## Problem requirements
The expected output is the first line of the data below and every line after it, up to and including the line containing "none -> lime tile D9:E9 level 2", each reproduced exactly.

## Material for the task
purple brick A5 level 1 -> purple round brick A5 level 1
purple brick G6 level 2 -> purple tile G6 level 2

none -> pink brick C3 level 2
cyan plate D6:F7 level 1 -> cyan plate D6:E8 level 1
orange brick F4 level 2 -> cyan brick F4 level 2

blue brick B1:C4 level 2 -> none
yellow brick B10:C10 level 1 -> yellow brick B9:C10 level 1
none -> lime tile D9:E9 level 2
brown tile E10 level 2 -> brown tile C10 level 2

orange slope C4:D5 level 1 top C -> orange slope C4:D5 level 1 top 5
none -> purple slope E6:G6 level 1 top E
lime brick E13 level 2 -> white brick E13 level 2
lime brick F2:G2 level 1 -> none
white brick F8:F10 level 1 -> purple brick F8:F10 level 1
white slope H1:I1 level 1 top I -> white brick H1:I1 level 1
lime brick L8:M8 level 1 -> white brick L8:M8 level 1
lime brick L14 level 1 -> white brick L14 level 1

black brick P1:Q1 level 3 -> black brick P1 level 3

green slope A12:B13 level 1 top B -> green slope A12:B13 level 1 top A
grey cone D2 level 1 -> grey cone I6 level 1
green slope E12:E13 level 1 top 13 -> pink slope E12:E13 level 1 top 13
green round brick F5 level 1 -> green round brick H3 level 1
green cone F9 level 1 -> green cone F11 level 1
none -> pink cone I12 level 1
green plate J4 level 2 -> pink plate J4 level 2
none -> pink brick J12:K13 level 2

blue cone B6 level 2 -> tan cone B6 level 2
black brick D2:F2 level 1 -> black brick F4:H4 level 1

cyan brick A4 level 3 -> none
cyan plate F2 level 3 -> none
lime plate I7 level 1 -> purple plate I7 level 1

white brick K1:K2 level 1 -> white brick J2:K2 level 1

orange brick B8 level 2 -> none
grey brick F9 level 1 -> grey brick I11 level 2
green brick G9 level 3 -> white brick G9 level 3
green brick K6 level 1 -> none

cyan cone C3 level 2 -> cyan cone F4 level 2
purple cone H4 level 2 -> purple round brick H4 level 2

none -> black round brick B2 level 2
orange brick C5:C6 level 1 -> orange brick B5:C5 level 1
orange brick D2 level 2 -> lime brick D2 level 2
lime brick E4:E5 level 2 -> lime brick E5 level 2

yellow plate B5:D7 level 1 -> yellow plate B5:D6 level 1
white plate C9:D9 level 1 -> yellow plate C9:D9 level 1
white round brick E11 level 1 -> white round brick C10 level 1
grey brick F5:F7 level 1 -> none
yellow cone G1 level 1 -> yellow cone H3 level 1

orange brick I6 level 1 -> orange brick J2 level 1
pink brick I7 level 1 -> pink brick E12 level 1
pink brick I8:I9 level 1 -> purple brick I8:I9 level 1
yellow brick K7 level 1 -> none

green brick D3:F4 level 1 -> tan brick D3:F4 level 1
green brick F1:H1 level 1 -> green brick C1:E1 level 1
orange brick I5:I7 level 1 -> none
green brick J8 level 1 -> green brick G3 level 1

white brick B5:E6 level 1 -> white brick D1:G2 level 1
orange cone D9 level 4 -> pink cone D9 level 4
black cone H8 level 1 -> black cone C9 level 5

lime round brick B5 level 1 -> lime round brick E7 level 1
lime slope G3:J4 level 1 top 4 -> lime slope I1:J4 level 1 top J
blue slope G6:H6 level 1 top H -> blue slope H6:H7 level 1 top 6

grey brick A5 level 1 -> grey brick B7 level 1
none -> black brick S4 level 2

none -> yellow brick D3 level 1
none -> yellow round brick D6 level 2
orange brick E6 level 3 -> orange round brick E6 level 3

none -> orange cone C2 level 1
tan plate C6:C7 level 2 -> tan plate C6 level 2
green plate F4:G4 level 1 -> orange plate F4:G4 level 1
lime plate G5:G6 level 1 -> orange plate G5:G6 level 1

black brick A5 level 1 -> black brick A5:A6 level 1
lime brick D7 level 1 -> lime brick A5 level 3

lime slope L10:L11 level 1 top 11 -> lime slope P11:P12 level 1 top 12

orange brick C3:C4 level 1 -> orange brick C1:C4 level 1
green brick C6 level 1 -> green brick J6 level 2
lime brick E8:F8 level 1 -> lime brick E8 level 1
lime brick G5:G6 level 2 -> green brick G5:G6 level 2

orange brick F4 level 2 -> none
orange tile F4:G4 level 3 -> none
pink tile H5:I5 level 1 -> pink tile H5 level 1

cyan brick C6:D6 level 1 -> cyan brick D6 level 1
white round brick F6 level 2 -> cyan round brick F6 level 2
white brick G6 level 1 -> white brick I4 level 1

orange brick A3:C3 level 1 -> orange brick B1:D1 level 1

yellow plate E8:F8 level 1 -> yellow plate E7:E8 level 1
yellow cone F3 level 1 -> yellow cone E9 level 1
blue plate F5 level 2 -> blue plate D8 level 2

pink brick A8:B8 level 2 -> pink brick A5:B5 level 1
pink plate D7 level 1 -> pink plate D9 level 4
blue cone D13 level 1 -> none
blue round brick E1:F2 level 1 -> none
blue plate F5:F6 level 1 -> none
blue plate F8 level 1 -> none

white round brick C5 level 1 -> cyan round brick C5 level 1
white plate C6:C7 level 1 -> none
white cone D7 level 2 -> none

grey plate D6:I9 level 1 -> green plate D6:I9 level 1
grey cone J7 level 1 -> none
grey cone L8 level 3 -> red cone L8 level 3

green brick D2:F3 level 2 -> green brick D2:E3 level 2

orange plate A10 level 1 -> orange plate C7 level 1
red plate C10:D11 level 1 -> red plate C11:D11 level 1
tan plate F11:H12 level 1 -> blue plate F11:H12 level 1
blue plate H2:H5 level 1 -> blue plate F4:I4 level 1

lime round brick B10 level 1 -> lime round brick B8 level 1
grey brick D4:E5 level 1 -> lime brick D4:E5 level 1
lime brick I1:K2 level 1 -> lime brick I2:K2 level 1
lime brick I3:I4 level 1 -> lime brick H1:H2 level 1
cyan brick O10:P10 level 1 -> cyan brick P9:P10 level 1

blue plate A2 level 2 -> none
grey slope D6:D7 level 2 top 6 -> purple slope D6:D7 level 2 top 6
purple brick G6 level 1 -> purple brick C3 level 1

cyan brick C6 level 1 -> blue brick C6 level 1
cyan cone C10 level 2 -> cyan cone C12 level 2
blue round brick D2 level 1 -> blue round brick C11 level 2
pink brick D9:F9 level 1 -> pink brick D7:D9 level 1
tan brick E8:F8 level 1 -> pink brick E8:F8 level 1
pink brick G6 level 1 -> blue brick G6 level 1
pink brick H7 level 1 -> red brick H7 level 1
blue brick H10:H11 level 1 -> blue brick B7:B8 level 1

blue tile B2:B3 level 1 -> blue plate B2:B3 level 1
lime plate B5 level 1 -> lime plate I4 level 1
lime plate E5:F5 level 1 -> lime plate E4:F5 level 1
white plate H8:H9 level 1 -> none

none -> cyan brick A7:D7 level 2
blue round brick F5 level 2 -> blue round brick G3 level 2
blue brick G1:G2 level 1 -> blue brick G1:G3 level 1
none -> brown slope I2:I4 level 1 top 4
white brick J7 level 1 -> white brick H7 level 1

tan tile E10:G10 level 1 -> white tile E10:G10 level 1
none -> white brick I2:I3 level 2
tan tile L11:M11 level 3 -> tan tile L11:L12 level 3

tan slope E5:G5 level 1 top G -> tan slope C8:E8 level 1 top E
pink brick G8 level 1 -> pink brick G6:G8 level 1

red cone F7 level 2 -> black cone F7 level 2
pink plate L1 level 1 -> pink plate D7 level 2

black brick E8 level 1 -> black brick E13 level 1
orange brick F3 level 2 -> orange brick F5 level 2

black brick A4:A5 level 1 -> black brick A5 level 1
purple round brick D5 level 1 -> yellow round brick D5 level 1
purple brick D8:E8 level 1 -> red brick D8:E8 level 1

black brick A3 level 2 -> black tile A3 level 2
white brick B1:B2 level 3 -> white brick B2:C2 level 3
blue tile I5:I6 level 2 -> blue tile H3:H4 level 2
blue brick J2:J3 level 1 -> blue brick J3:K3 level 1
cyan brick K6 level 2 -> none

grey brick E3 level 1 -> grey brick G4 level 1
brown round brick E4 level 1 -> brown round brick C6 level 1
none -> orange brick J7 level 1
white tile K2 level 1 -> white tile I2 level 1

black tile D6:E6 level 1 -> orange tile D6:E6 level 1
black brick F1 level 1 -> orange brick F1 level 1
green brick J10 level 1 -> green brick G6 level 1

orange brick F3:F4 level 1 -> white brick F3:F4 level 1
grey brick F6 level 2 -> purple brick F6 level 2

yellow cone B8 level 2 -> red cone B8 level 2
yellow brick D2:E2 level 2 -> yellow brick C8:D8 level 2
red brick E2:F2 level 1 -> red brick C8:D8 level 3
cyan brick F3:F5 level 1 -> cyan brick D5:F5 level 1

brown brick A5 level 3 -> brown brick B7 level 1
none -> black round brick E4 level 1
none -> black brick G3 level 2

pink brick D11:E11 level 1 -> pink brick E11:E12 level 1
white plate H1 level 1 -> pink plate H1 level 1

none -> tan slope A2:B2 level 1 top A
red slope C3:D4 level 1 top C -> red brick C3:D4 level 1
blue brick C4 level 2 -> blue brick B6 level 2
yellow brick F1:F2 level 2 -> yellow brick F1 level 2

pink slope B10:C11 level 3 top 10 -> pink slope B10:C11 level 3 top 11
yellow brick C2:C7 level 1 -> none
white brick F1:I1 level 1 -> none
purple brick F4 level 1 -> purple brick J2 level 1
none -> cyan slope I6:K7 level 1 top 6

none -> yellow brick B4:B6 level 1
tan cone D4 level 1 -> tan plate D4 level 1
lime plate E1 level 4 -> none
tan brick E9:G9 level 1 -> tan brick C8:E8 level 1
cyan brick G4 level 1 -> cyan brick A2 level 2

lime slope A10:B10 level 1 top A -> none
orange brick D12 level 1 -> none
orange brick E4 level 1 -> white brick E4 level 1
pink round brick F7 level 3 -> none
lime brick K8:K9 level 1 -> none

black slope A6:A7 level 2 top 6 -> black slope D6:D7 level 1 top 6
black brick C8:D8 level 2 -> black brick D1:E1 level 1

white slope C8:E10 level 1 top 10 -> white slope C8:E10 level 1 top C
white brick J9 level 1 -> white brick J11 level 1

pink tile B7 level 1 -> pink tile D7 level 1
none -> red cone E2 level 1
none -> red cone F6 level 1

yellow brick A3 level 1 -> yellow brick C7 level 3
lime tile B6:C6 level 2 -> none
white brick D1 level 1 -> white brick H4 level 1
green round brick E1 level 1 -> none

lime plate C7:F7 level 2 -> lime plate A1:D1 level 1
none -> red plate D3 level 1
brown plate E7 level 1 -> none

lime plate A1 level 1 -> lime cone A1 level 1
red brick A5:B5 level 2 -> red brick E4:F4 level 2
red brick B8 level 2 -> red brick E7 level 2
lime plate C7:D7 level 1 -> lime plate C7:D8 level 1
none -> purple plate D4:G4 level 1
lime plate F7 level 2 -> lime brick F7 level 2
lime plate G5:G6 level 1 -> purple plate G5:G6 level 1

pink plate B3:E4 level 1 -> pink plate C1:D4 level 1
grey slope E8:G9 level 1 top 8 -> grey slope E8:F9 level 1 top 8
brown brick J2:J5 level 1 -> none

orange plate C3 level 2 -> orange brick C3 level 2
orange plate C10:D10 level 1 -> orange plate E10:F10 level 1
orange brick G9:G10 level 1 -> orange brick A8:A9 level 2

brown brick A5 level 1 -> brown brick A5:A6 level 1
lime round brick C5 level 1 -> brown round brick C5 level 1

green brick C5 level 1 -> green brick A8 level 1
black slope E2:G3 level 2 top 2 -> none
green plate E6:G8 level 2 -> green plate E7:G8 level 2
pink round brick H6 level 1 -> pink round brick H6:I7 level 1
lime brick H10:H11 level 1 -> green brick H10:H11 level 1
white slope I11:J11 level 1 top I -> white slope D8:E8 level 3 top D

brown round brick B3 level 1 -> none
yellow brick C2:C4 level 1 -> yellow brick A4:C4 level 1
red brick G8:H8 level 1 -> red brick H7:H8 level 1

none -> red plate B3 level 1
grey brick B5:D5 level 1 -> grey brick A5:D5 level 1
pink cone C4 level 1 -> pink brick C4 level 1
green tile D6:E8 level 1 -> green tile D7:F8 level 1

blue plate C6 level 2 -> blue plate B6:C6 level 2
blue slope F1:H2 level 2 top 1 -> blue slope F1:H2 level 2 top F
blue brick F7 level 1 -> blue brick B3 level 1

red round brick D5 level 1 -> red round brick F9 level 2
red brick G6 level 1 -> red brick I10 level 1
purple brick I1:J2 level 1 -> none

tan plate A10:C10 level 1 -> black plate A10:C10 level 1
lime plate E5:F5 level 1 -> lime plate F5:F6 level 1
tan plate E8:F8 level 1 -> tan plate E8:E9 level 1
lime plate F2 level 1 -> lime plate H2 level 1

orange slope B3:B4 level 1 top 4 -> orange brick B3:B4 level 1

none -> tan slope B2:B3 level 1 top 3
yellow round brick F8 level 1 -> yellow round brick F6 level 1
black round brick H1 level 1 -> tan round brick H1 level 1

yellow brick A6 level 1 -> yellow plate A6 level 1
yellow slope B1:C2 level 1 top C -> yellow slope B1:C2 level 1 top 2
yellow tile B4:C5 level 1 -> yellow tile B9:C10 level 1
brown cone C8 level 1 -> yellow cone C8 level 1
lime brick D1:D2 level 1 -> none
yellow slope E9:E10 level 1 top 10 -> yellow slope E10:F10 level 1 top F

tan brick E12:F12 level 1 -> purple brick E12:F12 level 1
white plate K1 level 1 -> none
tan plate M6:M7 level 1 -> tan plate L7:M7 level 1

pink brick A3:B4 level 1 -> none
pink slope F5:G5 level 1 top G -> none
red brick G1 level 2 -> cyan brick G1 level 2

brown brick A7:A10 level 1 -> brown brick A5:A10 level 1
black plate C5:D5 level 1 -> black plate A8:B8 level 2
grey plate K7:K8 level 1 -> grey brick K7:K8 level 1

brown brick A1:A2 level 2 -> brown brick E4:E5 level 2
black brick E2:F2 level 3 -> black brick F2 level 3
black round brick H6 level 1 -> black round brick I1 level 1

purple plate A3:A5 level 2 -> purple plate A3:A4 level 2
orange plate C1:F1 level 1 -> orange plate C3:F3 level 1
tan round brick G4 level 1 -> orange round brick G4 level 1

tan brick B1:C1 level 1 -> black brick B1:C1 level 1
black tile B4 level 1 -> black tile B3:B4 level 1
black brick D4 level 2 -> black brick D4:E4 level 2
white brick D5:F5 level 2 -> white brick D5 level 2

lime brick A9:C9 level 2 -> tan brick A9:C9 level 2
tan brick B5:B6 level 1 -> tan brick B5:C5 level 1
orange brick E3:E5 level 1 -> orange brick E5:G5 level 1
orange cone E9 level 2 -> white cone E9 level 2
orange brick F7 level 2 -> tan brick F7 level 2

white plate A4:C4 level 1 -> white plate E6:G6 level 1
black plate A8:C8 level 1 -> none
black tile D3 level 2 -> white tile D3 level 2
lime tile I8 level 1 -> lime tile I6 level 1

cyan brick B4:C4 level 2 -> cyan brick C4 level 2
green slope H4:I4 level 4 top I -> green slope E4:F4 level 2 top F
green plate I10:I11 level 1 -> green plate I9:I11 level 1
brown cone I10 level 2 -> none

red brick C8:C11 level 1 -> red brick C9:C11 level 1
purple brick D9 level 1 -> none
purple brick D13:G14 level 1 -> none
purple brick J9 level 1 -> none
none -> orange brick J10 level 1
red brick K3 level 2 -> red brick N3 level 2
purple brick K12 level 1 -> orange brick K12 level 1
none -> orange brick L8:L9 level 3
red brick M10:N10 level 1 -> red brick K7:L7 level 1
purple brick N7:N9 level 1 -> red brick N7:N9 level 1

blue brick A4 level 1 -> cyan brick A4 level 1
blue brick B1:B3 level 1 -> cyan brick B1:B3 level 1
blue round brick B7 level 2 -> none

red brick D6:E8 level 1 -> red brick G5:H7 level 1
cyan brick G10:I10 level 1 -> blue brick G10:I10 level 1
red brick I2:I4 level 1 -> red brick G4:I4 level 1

## Exercise response
purple brick A5 level 1 -> purple round brick A5 level 1
purple brick G6 level 2 -> purple tile G6 level 2

none -> pink brick C3 level 2
cyan plate D6:F7 level 1 -> cyan plate D6:E8 level 1
orange brick F4 level 2 -> cyan brick F4 level 2

blue brick B1:C4 level 2 -> none
yellow brick B10:C10 level 1 -> yellow brick B9:C10 level 1
none -> lime tile D9:E9 level 2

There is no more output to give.